What to produce >>
Please give back word for word the lines of the material below between the line containing "camera: 20 degrees right, 0 degrees up" and the line containing "(614, 628) = (309, 490): turquoise", inclusive.

=== Begin Enclosure ===

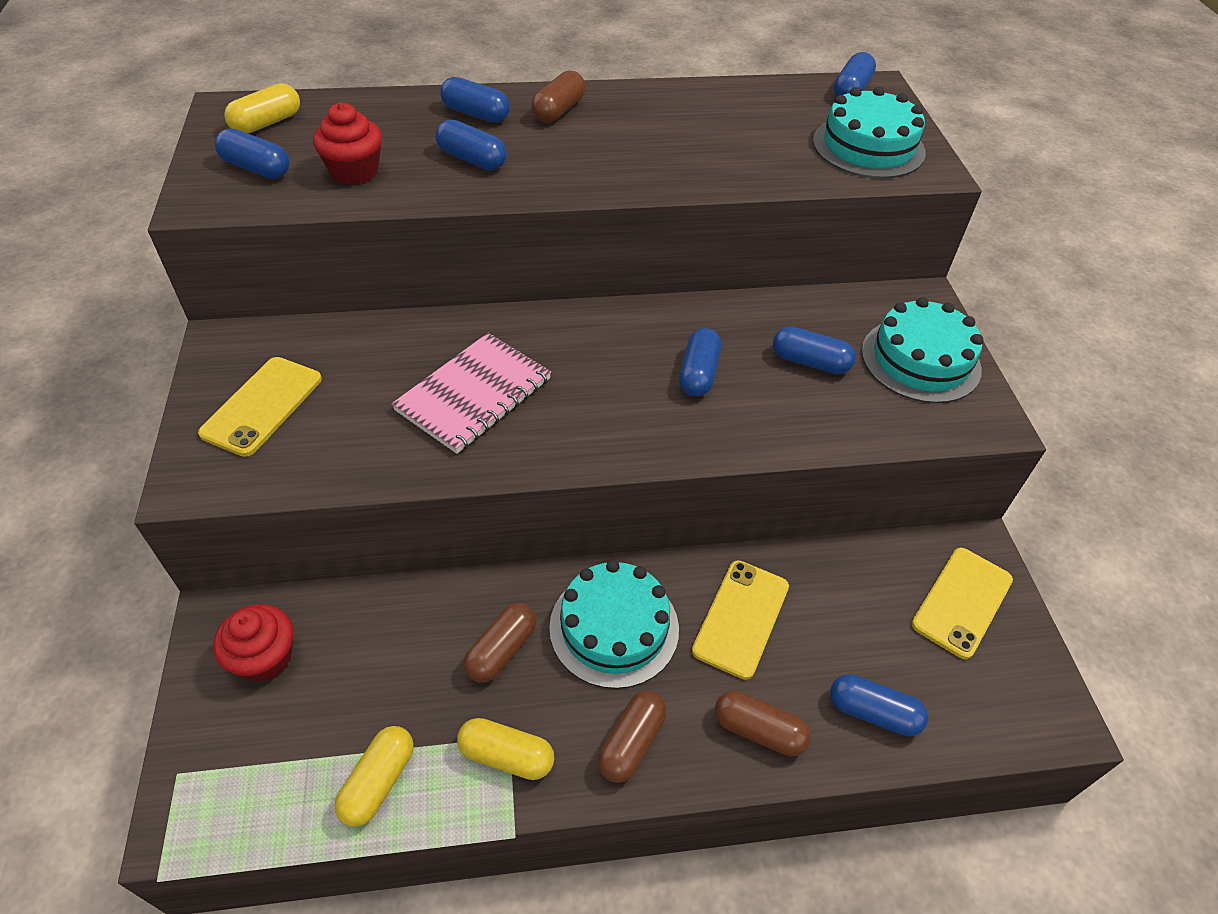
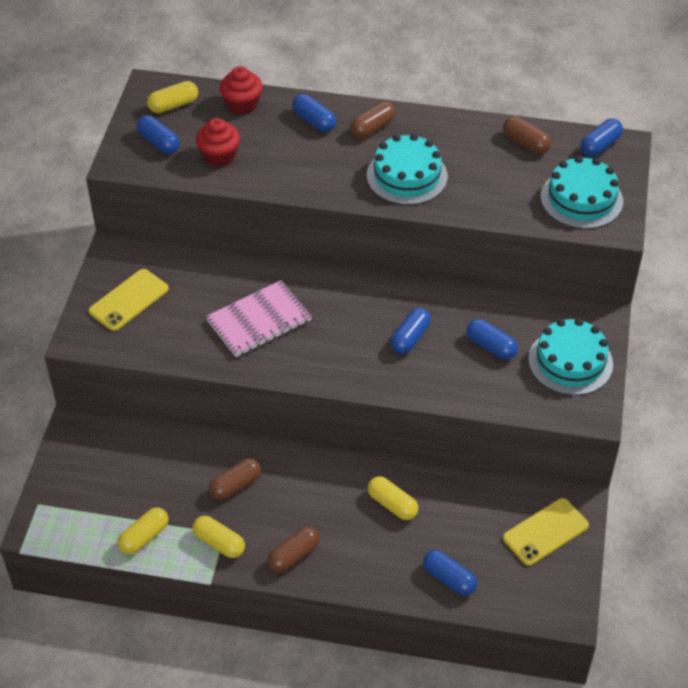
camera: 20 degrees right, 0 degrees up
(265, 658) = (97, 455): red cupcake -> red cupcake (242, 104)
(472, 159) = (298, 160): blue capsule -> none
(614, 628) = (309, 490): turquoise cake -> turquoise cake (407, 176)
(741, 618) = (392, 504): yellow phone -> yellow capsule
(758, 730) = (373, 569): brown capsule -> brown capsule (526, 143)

=== End Enclosure ===
=== Begin Enclosure ===

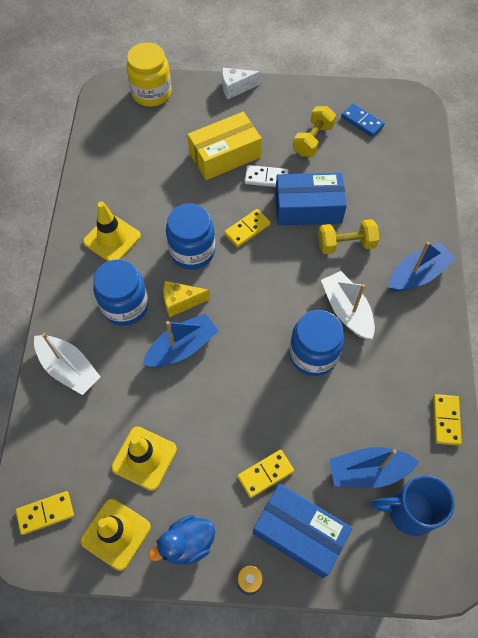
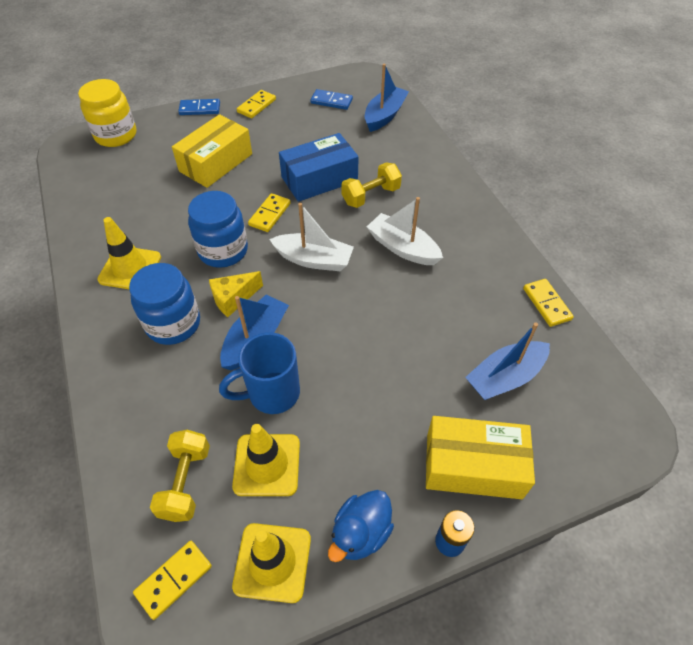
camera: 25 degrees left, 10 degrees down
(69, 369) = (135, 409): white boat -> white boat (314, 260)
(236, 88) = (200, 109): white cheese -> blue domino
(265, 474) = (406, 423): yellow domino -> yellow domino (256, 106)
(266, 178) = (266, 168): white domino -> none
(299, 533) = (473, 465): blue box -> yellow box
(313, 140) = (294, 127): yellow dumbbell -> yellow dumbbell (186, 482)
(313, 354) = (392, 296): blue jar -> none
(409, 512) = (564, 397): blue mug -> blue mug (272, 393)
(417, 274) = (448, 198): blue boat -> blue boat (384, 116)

=== End Enclosure ===
=== Begin Enclosure ===

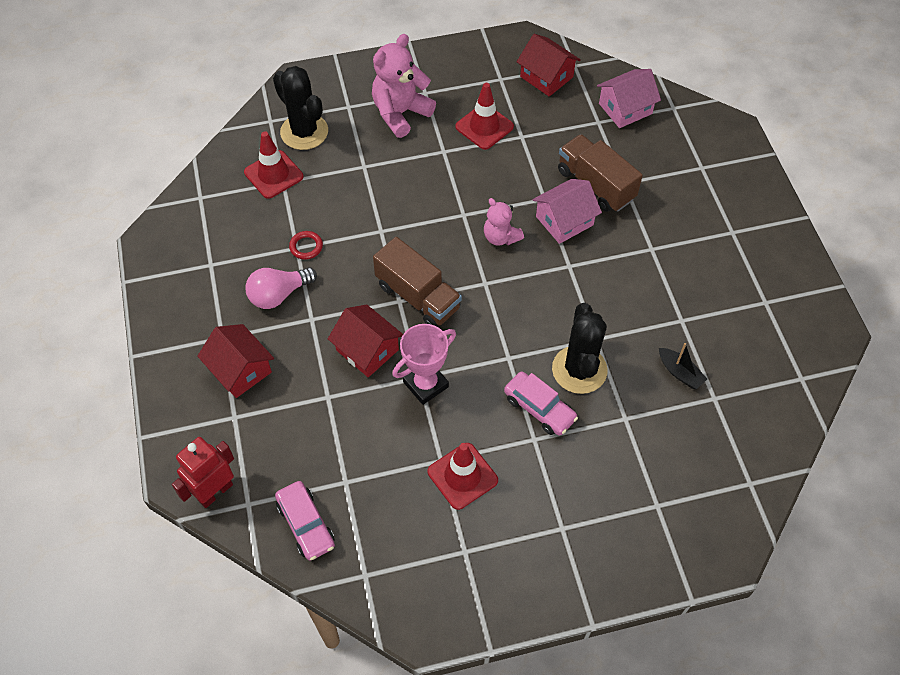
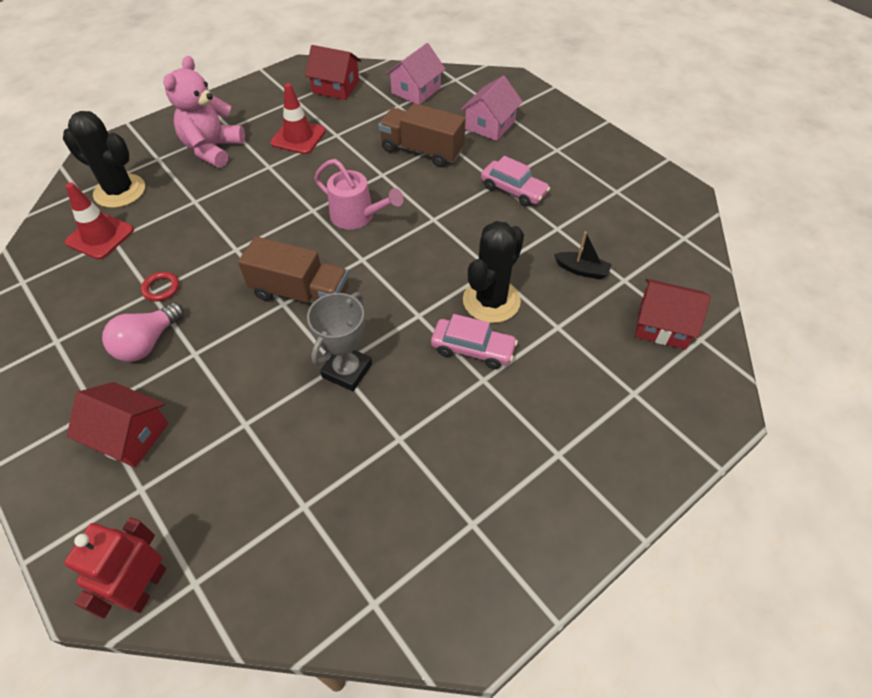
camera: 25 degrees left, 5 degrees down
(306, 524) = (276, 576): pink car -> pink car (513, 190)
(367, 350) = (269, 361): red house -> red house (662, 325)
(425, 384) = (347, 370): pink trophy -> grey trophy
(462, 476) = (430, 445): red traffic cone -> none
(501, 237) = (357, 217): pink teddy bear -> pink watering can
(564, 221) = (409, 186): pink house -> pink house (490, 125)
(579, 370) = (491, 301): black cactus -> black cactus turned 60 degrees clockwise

=== End Enclosure ===

Response area >>
camera: 20 degrees right, 0 degrees up
(265, 658) = (97, 455): red cupcake -> red cupcake (242, 104)
(472, 159) = (298, 160): blue capsule -> none
(614, 628) = (309, 490): turquoise cake -> turquoise cake (407, 176)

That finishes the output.